*PROVIDED RECORDS:*
'''

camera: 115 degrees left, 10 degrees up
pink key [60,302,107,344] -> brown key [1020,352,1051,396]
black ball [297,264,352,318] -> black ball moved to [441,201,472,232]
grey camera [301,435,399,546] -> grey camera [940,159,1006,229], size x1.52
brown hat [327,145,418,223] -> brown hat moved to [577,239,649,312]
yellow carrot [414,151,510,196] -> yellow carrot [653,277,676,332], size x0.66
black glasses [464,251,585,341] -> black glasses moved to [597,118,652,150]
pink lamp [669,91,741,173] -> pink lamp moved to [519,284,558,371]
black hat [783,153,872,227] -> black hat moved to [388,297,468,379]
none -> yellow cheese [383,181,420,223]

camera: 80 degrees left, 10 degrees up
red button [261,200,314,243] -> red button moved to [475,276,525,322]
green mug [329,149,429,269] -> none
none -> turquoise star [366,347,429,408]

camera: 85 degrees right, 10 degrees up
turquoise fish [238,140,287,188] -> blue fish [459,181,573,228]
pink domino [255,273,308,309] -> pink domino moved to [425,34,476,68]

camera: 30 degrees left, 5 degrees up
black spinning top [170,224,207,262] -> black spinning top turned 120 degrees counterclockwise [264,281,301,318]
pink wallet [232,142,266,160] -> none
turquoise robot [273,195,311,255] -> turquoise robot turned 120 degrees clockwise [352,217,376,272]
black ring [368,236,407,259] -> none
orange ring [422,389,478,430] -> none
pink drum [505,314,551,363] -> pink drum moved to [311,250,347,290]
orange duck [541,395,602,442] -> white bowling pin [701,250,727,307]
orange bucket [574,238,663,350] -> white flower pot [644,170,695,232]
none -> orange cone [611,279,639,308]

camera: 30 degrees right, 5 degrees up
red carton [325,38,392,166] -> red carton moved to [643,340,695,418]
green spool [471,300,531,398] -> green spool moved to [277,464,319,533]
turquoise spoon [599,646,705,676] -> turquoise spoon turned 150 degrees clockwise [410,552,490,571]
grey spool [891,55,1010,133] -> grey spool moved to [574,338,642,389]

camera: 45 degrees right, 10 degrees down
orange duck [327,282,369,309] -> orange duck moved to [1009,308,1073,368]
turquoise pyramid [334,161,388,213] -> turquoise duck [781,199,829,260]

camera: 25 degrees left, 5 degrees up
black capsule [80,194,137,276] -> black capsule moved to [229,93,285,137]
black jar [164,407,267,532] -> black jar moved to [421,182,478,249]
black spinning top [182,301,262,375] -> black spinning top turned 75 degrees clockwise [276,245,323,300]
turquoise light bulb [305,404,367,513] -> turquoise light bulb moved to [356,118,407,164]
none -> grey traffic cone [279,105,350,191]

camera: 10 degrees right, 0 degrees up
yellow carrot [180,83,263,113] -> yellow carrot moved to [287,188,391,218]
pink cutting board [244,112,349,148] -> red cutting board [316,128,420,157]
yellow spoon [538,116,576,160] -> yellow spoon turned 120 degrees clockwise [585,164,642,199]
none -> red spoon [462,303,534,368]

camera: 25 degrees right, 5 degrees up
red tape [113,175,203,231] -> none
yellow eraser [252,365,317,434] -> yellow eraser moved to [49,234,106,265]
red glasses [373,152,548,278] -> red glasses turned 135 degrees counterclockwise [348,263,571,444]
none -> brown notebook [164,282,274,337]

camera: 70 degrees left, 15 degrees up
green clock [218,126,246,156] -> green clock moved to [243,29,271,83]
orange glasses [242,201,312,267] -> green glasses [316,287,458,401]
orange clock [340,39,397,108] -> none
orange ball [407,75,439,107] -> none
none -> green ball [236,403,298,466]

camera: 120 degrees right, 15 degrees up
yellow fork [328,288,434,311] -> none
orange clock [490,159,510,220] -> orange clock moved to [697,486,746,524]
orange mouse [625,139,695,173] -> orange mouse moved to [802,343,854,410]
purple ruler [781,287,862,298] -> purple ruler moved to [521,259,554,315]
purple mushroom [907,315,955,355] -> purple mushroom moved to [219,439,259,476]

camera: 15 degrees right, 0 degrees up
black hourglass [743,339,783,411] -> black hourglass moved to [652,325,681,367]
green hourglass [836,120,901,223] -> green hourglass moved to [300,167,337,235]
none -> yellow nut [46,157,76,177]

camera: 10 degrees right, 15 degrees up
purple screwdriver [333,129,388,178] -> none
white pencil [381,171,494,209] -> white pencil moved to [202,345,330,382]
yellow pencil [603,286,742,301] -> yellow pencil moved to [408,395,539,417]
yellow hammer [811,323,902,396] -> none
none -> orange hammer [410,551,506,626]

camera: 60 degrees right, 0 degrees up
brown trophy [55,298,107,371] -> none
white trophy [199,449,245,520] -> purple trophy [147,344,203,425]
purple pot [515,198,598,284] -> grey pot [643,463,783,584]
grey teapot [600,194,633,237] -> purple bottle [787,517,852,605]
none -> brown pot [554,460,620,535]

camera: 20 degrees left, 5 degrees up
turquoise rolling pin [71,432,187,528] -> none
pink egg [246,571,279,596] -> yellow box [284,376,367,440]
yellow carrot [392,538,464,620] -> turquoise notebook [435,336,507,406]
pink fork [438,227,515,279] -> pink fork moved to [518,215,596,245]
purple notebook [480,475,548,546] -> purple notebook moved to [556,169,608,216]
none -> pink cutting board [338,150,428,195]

'''

*EXERCISE:*
Copy the lines above exactly. Start with the line containing "yellow eraser [252,365,317,434]", end with the line containing "orange clock [340,39,397,108] -> none", and include both.

*ANSWER BOX:*
yellow eraser [252,365,317,434] -> yellow eraser moved to [49,234,106,265]
red glasses [373,152,548,278] -> red glasses turned 135 degrees counterclockwise [348,263,571,444]
none -> brown notebook [164,282,274,337]

camera: 70 degrees left, 15 degrees up
green clock [218,126,246,156] -> green clock moved to [243,29,271,83]
orange glasses [242,201,312,267] -> green glasses [316,287,458,401]
orange clock [340,39,397,108] -> none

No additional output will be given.